Retype the entries exactly; omit all pictures.

(Source material Opens)

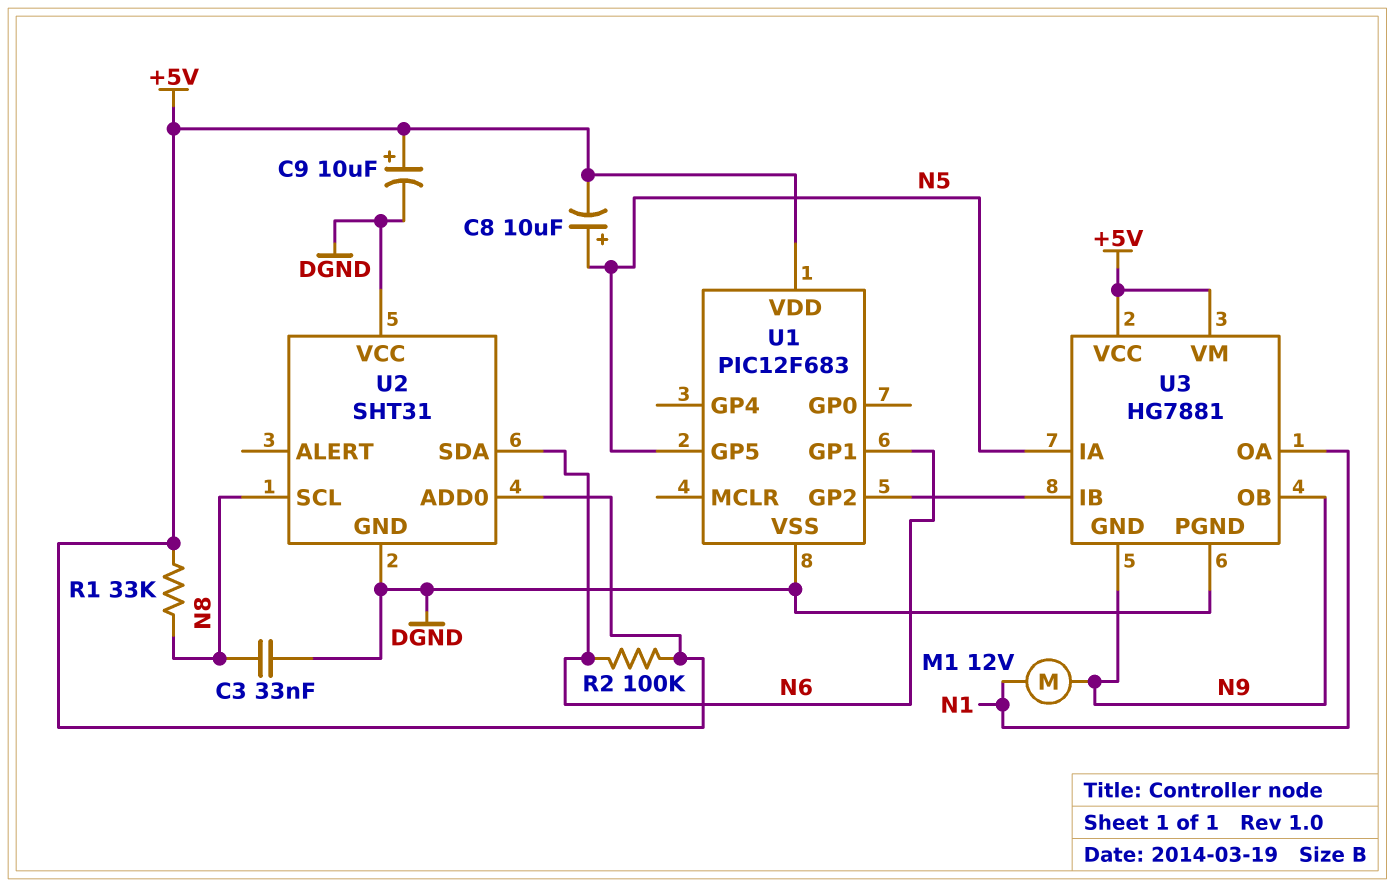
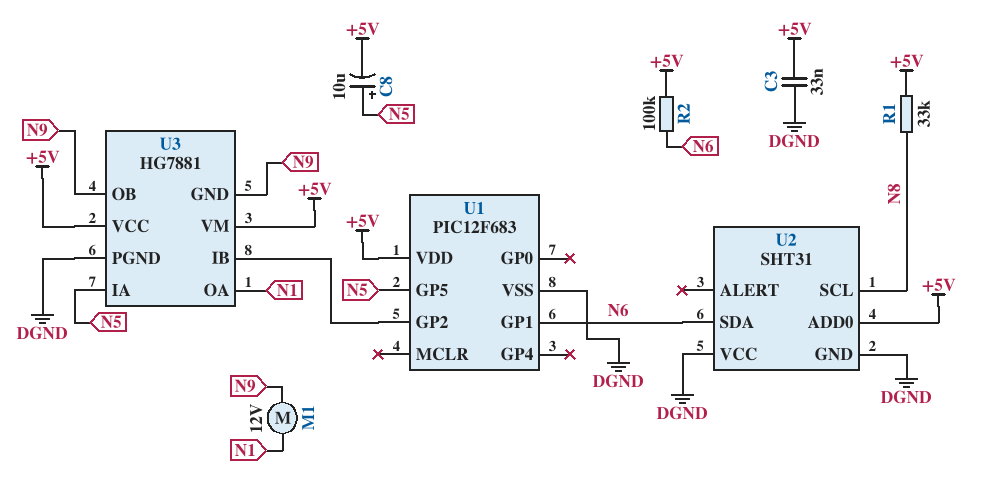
C3: 33nF (DGND, N8) -> 33nF (+5V, DGND)
C9: 10uF (plus +5V, minus DGND) -> none

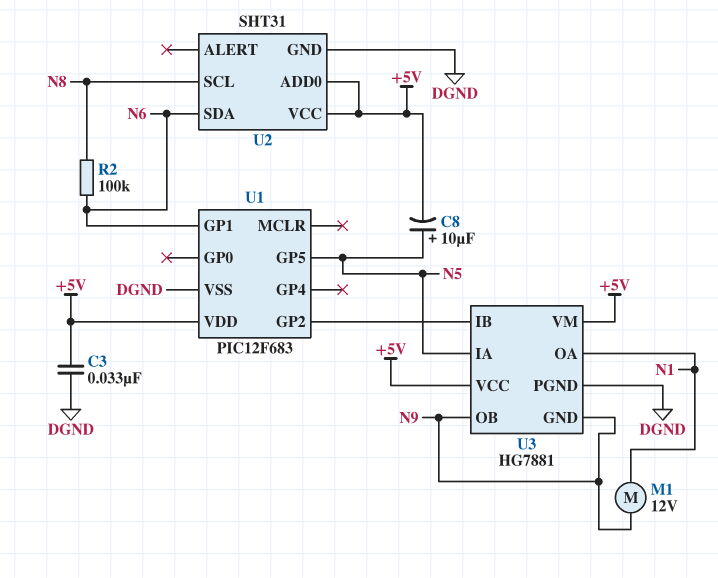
R1: 33k (+5V, N8) -> none
R2: 100k (+5V, N6) -> 100k (N6, N8)
U2 pin VCC: DGND -> +5V

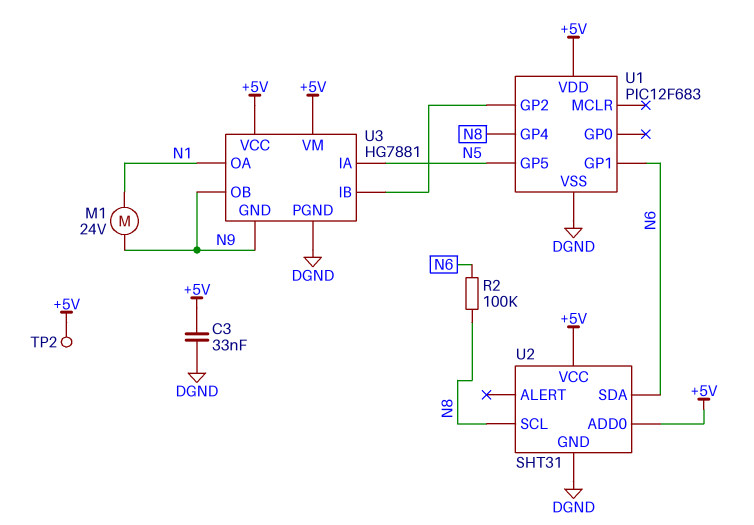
C8: 10uF (plus N5, minus +5V) -> none
M1: motor 12V (N1, N9) -> motor 24V (N1, N9)
TP2: none -> test point (+5V)
U1 pin GP4: none -> N8

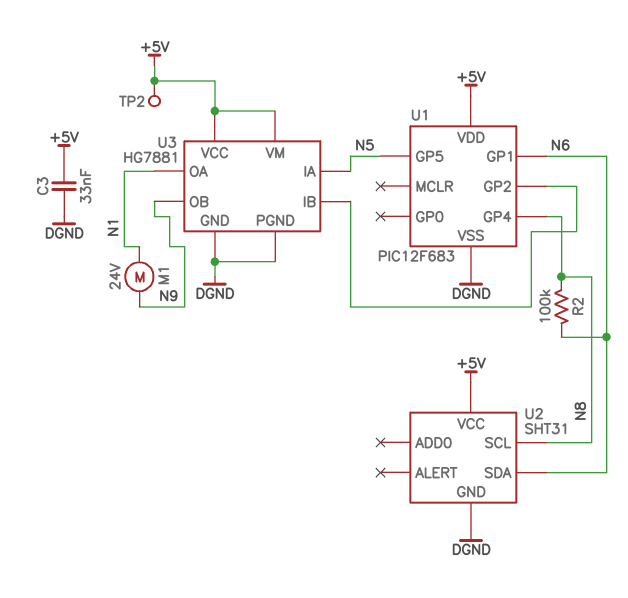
U2 pin ADD0: +5V -> none
U3 pin GND: N9 -> DGND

(Source material Closes)

§ Exercise answer:
C3: 33nF (DGND, N8) -> 33nF (+5V, DGND)
C9: 10uF (plus +5V, minus DGND) -> none

R1: 33k (+5V, N8) -> none
R2: 100k (+5V, N6) -> 100k (N6, N8)
U2 pin VCC: DGND -> +5V

C8: 10uF (plus N5, minus +5V) -> none
M1: motor 12V (N1, N9) -> motor 24V (N1, N9)
TP2: none -> test point (+5V)
U1 pin GP4: none -> N8

U2 pin ADD0: +5V -> none
U3 pin GND: N9 -> DGND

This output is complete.